Data records:
○ ○ ○ ○

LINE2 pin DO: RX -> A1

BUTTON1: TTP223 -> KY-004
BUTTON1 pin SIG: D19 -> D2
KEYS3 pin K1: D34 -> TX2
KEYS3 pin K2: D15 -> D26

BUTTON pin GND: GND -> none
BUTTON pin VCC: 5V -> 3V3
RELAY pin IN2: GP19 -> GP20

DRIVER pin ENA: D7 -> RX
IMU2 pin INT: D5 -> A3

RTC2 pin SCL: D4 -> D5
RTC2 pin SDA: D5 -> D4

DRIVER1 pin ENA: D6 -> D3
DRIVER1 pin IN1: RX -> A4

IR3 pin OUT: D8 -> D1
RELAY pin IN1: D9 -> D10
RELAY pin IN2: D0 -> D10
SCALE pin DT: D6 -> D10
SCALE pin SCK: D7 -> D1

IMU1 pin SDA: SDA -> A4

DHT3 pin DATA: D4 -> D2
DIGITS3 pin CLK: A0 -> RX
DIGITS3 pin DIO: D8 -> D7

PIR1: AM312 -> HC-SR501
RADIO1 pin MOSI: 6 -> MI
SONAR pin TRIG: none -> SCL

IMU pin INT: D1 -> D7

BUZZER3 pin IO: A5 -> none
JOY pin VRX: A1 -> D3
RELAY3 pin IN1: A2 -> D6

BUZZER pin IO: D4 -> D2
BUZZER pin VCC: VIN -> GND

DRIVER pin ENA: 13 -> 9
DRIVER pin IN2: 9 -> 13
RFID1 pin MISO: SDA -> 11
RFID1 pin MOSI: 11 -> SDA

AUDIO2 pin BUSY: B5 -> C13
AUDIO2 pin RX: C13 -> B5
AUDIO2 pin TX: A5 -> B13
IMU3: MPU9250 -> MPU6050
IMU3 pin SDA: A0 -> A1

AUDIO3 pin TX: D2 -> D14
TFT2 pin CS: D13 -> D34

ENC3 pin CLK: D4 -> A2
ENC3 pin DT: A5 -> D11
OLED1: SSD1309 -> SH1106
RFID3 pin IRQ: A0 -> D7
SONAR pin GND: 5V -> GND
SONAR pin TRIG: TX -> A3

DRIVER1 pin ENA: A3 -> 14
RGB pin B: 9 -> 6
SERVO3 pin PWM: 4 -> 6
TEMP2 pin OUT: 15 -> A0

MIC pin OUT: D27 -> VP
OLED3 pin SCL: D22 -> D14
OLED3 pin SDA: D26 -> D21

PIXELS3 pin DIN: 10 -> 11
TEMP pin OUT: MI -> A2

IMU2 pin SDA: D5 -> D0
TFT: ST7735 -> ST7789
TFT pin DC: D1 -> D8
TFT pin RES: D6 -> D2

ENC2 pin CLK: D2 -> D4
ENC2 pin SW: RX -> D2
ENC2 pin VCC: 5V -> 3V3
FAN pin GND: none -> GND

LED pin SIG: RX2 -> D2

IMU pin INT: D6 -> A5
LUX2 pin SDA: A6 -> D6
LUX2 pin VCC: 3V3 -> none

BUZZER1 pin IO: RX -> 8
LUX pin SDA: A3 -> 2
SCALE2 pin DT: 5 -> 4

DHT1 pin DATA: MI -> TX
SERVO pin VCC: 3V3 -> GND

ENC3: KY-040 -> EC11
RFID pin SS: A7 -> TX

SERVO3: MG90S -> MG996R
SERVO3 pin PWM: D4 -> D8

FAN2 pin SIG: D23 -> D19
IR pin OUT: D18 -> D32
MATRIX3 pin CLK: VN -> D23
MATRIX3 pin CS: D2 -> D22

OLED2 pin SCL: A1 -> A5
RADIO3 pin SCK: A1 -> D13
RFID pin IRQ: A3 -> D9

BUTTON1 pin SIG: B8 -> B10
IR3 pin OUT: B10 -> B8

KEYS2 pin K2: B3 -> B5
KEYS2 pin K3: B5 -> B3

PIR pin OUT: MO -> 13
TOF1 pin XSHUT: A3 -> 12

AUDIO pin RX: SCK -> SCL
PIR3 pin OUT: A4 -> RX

○ ○ ○ ○

REQUIRED ACTION:
The range runs from the line with "DHT1 pin DATA: MI -> TX" to the last line of the entries above, both included. Restate it word for word.

EXERCISE OUTPUT:
DHT1 pin DATA: MI -> TX
SERVO pin VCC: 3V3 -> GND

ENC3: KY-040 -> EC11
RFID pin SS: A7 -> TX

SERVO3: MG90S -> MG996R
SERVO3 pin PWM: D4 -> D8

FAN2 pin SIG: D23 -> D19
IR pin OUT: D18 -> D32
MATRIX3 pin CLK: VN -> D23
MATRIX3 pin CS: D2 -> D22

OLED2 pin SCL: A1 -> A5
RADIO3 pin SCK: A1 -> D13
RFID pin IRQ: A3 -> D9

BUTTON1 pin SIG: B8 -> B10
IR3 pin OUT: B10 -> B8

KEYS2 pin K2: B3 -> B5
KEYS2 pin K3: B5 -> B3

PIR pin OUT: MO -> 13
TOF1 pin XSHUT: A3 -> 12

AUDIO pin RX: SCK -> SCL
PIR3 pin OUT: A4 -> RX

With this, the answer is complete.